── Materials provided ──

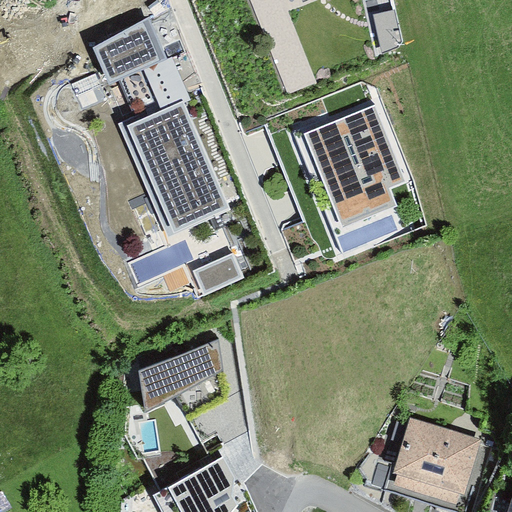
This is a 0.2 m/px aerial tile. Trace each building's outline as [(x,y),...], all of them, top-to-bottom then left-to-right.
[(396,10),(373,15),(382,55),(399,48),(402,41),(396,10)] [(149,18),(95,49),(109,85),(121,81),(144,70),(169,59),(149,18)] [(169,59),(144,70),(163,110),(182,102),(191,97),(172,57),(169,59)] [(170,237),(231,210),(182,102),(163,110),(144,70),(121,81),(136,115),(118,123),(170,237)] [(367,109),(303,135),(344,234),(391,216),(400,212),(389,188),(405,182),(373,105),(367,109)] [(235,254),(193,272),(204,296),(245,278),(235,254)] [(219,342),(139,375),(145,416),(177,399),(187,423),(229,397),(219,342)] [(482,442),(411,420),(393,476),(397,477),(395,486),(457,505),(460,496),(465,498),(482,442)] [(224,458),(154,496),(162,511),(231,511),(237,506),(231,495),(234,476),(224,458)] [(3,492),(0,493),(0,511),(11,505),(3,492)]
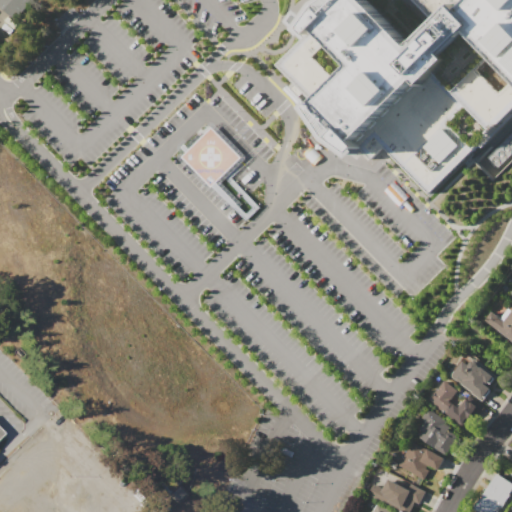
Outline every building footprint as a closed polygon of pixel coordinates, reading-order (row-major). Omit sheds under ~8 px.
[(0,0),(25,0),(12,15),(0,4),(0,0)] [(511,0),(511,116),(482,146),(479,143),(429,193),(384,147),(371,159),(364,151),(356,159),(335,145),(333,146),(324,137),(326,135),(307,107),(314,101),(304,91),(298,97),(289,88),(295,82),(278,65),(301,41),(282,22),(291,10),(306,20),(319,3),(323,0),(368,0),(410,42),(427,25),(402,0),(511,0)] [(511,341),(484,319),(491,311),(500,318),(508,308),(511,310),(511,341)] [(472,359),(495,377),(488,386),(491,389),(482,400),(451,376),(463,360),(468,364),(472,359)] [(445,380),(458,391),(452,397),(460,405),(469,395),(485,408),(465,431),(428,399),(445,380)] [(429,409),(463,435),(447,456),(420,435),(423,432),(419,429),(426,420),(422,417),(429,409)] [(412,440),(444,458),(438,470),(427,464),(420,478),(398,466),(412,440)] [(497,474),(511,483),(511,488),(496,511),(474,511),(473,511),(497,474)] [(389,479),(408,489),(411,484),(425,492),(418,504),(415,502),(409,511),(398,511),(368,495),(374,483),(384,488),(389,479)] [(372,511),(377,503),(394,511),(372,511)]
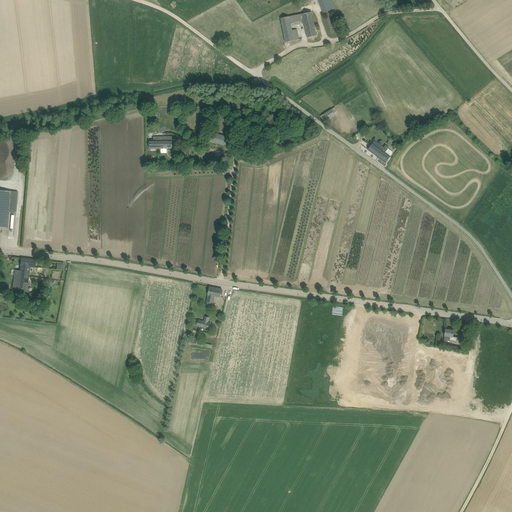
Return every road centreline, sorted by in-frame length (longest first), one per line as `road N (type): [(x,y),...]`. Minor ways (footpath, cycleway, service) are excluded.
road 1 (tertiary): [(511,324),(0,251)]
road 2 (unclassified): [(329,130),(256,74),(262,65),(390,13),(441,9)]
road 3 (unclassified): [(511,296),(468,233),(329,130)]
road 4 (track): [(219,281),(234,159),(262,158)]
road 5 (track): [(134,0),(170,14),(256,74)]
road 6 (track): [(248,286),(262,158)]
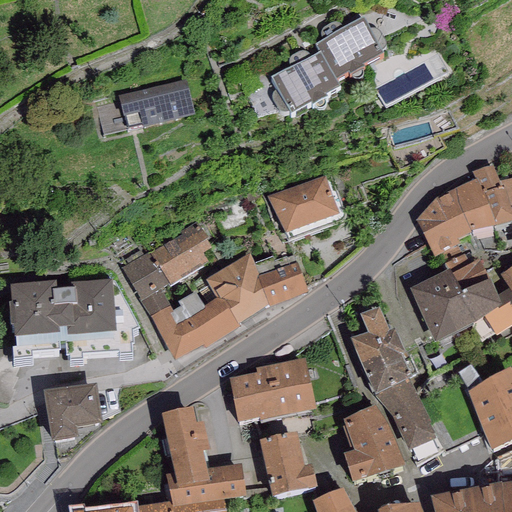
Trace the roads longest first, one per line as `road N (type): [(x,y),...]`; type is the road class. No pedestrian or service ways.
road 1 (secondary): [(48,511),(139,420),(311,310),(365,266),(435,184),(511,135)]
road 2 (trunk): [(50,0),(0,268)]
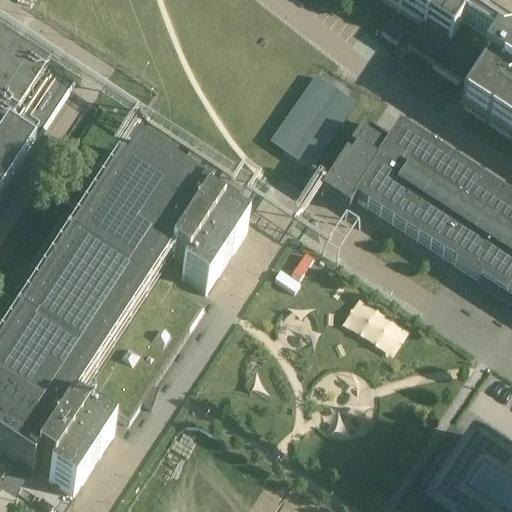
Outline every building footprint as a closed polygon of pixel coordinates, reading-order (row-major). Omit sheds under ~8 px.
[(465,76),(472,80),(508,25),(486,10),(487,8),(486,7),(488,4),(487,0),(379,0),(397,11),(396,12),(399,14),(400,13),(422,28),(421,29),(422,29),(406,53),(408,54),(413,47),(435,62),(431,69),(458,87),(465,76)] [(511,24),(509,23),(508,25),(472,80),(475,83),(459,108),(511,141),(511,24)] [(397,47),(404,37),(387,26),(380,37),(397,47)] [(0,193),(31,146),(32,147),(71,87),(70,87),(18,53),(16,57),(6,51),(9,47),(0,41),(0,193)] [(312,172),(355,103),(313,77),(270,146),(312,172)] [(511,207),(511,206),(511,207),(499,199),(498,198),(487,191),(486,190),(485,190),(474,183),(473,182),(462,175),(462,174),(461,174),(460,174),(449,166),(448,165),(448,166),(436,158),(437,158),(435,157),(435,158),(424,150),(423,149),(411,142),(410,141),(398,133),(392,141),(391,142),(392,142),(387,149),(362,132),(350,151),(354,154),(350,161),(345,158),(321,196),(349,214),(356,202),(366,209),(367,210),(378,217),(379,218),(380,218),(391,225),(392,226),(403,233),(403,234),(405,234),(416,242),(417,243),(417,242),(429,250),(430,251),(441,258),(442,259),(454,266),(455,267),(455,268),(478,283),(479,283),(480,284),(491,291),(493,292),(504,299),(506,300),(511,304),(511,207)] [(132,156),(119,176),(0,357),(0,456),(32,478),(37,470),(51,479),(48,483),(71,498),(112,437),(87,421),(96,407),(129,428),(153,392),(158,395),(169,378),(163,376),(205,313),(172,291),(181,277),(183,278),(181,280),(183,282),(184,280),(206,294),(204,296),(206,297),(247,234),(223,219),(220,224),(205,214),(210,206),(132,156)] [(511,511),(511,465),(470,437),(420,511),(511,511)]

───
── Materials provided ──

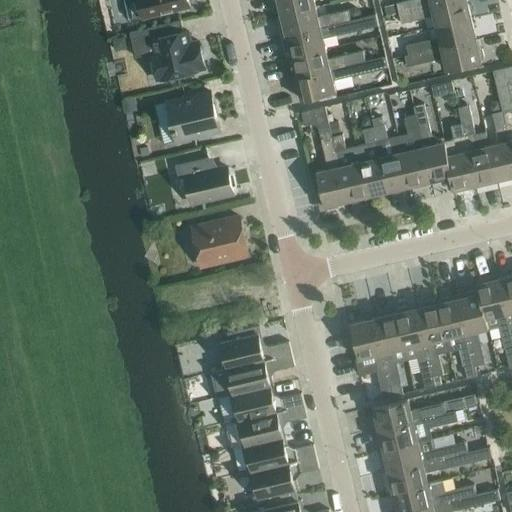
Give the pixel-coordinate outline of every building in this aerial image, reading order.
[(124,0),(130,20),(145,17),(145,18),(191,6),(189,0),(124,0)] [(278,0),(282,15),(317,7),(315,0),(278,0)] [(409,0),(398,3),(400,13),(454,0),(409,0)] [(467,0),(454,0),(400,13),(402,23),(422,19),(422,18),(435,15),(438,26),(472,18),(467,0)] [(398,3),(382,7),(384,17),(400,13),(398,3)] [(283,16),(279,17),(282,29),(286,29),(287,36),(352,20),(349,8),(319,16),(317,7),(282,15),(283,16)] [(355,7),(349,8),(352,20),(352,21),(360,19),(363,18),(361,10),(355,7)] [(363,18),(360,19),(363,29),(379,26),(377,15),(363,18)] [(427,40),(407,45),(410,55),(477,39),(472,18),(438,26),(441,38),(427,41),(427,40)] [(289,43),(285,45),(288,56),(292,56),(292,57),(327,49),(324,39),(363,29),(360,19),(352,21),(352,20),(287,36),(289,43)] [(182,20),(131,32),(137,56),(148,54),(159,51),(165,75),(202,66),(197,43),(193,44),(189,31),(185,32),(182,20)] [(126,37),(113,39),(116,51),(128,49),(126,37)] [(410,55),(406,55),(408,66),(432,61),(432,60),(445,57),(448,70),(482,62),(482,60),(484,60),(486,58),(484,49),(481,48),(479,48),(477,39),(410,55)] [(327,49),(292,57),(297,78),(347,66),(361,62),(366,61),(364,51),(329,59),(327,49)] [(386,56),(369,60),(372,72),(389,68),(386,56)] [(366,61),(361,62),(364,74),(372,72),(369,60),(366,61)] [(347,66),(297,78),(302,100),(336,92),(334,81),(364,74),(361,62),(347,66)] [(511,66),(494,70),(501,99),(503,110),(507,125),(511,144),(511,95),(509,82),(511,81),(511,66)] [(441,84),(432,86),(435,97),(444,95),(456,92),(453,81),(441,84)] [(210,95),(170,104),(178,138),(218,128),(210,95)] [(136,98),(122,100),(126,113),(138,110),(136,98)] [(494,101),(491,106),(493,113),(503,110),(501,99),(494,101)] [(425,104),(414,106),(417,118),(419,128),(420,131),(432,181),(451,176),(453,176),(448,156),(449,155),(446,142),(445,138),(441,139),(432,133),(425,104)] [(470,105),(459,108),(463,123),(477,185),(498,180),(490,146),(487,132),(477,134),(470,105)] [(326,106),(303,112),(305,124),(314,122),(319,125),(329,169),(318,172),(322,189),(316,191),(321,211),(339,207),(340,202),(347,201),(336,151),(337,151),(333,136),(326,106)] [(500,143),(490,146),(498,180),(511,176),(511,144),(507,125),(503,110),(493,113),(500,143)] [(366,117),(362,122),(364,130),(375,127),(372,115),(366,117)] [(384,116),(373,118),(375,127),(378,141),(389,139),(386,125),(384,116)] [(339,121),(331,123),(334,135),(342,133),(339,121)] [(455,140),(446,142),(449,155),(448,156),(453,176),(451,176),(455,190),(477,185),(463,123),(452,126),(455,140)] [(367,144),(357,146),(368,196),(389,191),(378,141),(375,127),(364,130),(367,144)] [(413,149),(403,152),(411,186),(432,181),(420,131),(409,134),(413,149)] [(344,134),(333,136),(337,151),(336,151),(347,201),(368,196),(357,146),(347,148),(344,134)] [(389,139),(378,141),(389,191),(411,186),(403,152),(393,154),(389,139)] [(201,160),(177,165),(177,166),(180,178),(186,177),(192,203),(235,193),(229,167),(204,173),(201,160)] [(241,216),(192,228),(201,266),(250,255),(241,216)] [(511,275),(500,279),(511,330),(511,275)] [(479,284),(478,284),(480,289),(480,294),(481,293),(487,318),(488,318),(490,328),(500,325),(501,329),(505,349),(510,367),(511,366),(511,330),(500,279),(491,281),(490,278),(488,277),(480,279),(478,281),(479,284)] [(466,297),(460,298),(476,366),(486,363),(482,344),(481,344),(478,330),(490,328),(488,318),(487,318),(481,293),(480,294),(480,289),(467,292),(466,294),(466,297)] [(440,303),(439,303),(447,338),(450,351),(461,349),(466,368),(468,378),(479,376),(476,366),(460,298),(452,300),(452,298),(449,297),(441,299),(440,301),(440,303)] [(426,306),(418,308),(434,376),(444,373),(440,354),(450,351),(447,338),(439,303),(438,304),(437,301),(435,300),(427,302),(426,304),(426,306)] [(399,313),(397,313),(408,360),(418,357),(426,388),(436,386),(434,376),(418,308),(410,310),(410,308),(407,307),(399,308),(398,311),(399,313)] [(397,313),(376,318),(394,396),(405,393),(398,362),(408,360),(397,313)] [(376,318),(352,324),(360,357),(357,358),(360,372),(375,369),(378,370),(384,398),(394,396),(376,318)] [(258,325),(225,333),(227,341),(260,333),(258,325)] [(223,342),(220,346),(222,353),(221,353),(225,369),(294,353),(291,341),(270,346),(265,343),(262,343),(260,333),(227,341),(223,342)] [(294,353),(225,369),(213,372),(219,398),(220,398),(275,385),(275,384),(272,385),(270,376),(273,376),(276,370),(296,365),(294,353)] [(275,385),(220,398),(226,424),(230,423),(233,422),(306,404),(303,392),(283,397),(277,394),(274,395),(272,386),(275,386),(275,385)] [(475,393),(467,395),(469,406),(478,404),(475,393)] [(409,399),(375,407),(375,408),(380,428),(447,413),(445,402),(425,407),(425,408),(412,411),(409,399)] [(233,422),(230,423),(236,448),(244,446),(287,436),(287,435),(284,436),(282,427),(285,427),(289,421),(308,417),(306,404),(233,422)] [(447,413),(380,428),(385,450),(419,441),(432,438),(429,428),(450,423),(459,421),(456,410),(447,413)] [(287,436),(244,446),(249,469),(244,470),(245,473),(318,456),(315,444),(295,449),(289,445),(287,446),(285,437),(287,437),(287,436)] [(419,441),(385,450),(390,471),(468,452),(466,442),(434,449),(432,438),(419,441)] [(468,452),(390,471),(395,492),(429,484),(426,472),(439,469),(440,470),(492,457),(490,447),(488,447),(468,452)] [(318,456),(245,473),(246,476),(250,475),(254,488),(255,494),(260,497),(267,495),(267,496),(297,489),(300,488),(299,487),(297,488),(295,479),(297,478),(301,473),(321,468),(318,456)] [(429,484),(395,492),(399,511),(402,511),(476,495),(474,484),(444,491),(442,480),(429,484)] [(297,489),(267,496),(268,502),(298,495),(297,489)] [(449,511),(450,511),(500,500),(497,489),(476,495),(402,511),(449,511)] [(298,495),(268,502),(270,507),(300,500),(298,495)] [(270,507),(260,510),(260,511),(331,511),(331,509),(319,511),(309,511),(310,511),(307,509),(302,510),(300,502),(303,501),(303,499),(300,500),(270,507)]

───

→ Task directions
Copy the stretch of rows from the line containing "Return every road" through the line containing "road 2 (trunk): [(50,0),(0,268)]", both included, character for character. Leave the pictures out of your answer.

→ Result of this task
Return every road centreline, sorted by in-frame length (longest first), one per line as `road N (type): [(x,y),...]`. Minor ways (footpath, cycleway, service) are excluded.
road 1 (tertiary): [(511,324),(0,251)]
road 2 (unclassified): [(329,130),(256,74),(262,65),(390,13),(441,9)]
road 3 (unclassified): [(511,296),(468,233),(329,130)]
road 4 (track): [(219,281),(234,159),(262,158)]
road 5 (track): [(134,0),(170,14),(256,74)]
road 6 (track): [(248,286),(262,158)]
Trace the roads longest first, one per line as `road N (type): [(x,y),...]`; type is the road class. No pedestrian or service ways.
road 1 (secondary): [(48,511),(139,420),(311,310),(365,266),(435,184),(511,135)]
road 2 (trunk): [(50,0),(0,268)]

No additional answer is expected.